- Available data -
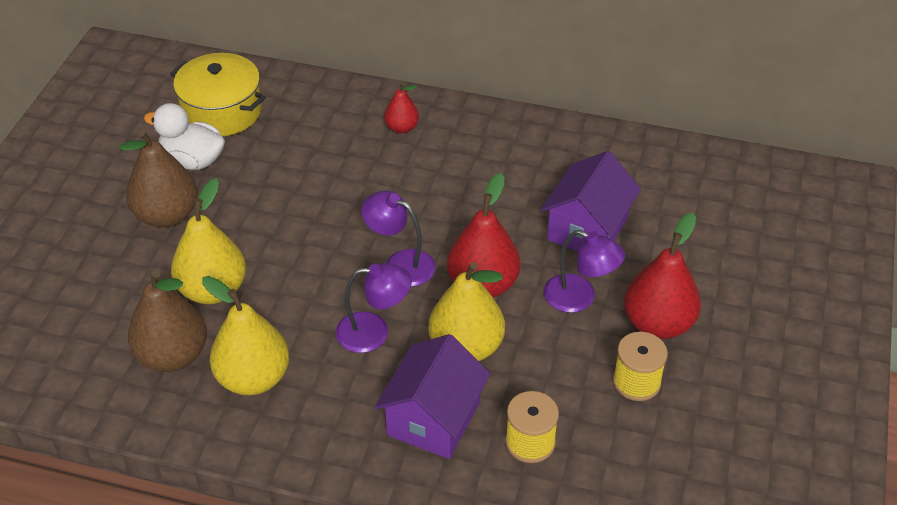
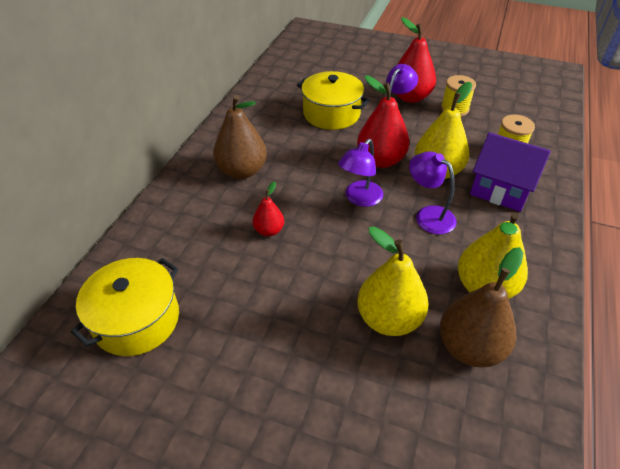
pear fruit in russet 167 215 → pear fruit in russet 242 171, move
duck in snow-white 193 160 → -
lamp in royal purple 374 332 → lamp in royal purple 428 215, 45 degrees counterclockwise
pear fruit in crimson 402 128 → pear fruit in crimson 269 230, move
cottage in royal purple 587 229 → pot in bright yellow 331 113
==
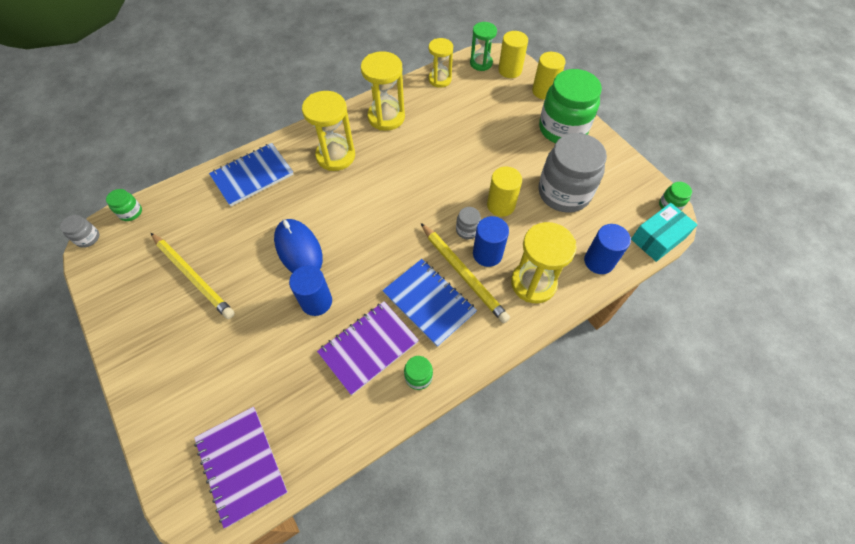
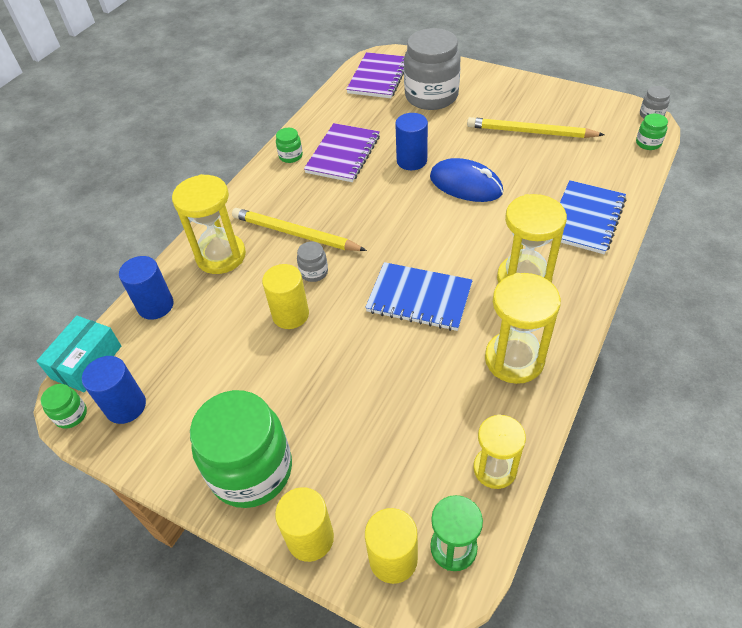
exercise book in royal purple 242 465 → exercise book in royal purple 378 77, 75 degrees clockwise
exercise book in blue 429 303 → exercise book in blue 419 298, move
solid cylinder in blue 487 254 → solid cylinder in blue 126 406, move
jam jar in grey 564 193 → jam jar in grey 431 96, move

- Your goal -
Look above for the line with "pear fruit in russet 167" and the line with "cottage in royal"; transcribe both and all lines in between, exactly, and nothing else.

- Output for this task -
pear fruit in russet 167 215 → pear fruit in russet 242 171, move
duck in snow-white 193 160 → -
lamp in royal purple 374 332 → lamp in royal purple 428 215, 45 degrees counterclockwise
pear fruit in crimson 402 128 → pear fruit in crimson 269 230, move
cottage in royal purple 587 229 → pot in bright yellow 331 113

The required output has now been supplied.